§ **What is expected**:
Using the records that follow, tally the lines containing the word "black" and state only the count.

Records excerpted from a collection:
········

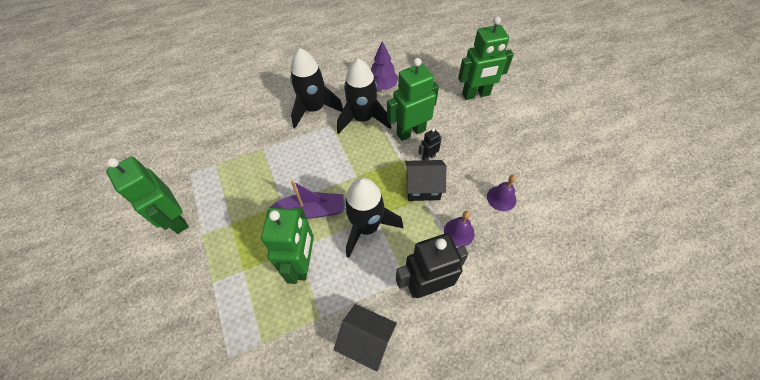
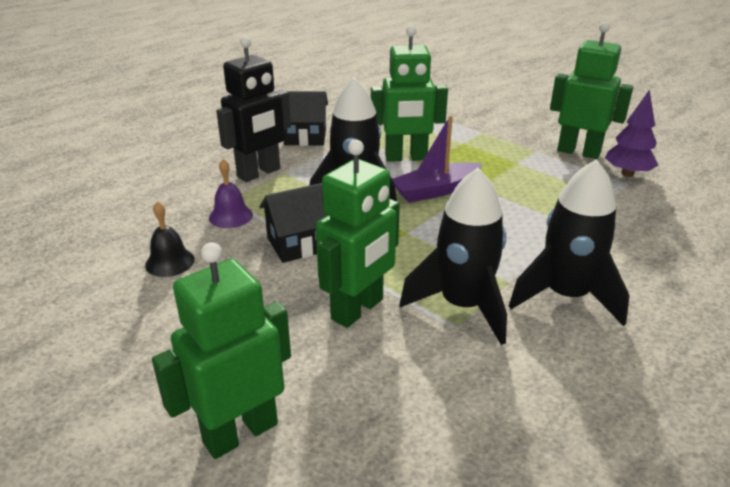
camera: 155 degrees right, 25 degrees down
(303, 263) = (406, 158): green robot -> green robot turned 75 degrees counterclockwise
(382, 86) = (476, 382): purple tree -> purple tree (627, 174)
(428, 157) = (307, 282): black robot -> none
(501, 198) = (170, 262): purple bell -> black bell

········

§ **Answer section**:
2